Problem to solve
Each line of the entries below that holds "brown" is needed, copied in full.
== Segment start ==
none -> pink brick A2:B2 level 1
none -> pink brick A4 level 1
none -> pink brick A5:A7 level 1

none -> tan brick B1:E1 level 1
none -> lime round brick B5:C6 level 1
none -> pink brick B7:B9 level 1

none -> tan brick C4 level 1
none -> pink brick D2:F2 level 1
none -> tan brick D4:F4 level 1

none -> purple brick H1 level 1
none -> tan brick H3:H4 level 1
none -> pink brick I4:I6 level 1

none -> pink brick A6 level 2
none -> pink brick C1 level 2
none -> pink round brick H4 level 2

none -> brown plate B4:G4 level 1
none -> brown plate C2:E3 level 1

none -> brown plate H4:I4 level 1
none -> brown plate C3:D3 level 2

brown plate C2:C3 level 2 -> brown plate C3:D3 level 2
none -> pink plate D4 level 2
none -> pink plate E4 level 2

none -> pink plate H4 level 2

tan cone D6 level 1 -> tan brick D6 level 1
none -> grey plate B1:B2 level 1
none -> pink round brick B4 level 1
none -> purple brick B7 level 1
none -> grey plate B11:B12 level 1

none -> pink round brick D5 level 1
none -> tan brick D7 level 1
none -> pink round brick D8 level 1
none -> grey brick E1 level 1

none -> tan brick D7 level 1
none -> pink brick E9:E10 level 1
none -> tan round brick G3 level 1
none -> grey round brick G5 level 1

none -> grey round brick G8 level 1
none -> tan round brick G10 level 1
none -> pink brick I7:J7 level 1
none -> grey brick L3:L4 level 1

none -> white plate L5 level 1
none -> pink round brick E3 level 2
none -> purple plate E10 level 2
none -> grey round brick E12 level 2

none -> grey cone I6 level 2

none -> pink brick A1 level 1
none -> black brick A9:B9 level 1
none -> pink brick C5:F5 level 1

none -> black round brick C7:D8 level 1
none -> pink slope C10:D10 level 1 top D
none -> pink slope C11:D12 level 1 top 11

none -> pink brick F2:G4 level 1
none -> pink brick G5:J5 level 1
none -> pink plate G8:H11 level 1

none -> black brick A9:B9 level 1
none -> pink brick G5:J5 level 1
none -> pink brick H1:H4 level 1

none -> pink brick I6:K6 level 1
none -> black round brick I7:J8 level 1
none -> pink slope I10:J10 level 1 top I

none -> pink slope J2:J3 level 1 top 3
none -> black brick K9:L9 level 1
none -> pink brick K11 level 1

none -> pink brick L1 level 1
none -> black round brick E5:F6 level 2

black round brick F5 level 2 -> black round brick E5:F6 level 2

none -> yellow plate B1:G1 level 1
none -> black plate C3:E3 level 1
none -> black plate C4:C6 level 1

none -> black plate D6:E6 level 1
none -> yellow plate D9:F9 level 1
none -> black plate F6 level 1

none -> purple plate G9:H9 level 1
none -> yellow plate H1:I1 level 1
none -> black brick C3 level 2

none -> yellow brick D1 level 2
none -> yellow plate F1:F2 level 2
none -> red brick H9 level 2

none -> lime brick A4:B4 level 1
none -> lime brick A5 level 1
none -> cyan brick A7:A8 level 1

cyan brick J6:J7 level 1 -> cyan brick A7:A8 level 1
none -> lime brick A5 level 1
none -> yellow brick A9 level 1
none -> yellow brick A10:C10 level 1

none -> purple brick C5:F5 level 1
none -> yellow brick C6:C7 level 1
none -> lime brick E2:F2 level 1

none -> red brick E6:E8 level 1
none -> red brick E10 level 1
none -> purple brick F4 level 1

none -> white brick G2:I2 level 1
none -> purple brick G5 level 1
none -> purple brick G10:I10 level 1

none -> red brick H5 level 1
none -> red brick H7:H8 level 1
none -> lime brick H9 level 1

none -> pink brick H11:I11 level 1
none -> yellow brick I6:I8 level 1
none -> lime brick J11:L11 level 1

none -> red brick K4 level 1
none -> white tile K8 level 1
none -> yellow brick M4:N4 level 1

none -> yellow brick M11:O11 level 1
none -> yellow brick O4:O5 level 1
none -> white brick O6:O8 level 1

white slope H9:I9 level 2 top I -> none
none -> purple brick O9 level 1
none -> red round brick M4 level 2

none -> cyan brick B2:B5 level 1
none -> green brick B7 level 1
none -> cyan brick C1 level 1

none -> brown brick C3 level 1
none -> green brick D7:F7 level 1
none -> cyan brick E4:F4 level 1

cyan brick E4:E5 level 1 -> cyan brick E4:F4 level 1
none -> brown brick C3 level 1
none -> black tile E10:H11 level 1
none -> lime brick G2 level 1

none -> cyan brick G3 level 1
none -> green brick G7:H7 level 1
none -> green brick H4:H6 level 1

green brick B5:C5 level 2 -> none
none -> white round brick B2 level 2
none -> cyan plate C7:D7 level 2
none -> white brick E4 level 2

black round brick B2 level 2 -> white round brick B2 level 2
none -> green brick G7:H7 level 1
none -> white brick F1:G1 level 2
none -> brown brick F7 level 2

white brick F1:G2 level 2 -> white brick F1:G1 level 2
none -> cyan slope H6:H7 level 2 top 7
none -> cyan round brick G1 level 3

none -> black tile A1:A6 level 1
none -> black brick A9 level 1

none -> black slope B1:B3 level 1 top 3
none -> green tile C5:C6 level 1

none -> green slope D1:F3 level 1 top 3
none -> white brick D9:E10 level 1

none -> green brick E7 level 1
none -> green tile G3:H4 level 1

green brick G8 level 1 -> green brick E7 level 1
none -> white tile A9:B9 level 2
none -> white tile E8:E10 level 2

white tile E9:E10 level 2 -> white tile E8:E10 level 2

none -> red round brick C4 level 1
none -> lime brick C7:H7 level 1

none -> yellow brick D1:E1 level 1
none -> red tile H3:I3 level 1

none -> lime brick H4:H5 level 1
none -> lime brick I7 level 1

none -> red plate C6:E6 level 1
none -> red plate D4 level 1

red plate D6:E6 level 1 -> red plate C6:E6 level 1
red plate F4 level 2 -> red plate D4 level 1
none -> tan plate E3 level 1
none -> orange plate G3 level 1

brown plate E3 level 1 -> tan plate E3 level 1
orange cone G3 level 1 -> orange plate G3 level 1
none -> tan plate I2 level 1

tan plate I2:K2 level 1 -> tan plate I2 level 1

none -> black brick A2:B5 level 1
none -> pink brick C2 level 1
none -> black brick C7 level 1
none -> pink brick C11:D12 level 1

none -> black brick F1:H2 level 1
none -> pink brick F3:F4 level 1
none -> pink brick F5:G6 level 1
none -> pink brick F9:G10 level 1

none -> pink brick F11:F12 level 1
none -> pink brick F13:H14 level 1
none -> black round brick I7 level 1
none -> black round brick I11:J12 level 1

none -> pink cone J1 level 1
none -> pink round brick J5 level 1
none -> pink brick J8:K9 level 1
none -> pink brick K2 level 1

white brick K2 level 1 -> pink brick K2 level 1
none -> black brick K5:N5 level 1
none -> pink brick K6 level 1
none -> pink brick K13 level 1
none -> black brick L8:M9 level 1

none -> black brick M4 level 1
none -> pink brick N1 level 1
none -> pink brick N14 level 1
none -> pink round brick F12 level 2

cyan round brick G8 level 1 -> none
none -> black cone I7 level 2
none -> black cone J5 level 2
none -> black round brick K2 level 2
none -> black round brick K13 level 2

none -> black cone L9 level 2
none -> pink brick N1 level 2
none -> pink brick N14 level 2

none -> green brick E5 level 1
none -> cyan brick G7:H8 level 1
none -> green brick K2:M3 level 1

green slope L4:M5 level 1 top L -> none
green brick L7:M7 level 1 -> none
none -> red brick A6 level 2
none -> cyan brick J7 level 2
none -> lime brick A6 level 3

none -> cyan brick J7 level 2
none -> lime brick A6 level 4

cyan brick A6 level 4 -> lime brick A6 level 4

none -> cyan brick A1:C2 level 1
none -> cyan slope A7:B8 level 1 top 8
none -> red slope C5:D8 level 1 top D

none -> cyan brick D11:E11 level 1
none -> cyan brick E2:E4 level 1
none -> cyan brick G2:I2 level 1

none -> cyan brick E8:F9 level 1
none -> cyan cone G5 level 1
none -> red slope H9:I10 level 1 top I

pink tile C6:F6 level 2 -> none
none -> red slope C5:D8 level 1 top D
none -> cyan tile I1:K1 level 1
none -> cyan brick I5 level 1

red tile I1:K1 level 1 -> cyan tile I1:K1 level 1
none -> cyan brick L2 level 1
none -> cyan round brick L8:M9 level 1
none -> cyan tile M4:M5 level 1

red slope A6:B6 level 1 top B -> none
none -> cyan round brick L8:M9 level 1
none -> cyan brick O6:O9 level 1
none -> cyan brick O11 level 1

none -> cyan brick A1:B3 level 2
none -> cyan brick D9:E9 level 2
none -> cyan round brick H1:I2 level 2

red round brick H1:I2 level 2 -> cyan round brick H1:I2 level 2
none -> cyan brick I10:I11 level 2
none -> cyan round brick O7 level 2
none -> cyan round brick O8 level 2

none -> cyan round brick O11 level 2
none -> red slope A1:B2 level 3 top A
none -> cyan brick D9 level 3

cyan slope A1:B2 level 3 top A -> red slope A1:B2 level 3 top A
== Segment end ==
Your solution
none -> brown plate B4:G4 level 1
none -> brown plate C2:E3 level 1
none -> brown plate H4:I4 level 1
none -> brown plate C3:D3 level 2
brown plate C2:C3 level 2 -> brown plate C3:D3 level 2
none -> brown brick C3 level 1
none -> brown brick C3 level 1
none -> brown brick F7 level 2
brown plate E3 level 1 -> tan plate E3 level 1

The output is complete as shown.